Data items
■ ■ ■
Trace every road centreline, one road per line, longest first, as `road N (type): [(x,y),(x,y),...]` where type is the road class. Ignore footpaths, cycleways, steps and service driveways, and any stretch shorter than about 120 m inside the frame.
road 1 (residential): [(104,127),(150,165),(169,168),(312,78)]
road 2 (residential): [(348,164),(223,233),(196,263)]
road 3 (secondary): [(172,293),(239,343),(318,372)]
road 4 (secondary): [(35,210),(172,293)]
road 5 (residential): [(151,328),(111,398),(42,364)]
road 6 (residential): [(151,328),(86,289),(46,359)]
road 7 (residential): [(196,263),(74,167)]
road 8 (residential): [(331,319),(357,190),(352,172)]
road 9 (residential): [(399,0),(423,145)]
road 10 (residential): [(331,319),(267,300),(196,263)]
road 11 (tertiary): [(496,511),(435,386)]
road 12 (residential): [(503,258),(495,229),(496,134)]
■ ■ ■
Change "footpaths" to "walking trails" throughout the data above and write it out again with nothing else altered.

Trace every road centreline, one road per line, longest first, as `road N (type): [(x,y),(x,y),...]` where type is the road class. Ignore walking trails, cycleways, steps and service driveways, and any stretch shorter than about 120 m inside the frame.
road 1 (residential): [(104,127),(150,165),(169,168),(312,78)]
road 2 (residential): [(348,164),(223,233),(196,263)]
road 3 (secondary): [(172,293),(239,343),(318,372)]
road 4 (secondary): [(35,210),(172,293)]
road 5 (residential): [(151,328),(111,398),(42,364)]
road 6 (residential): [(151,328),(86,289),(46,359)]
road 7 (residential): [(196,263),(74,167)]
road 8 (residential): [(331,319),(357,190),(352,172)]
road 9 (residential): [(399,0),(423,145)]
road 10 (residential): [(331,319),(267,300),(196,263)]
road 11 (tertiary): [(496,511),(435,386)]
road 12 (residential): [(503,258),(495,229),(496,134)]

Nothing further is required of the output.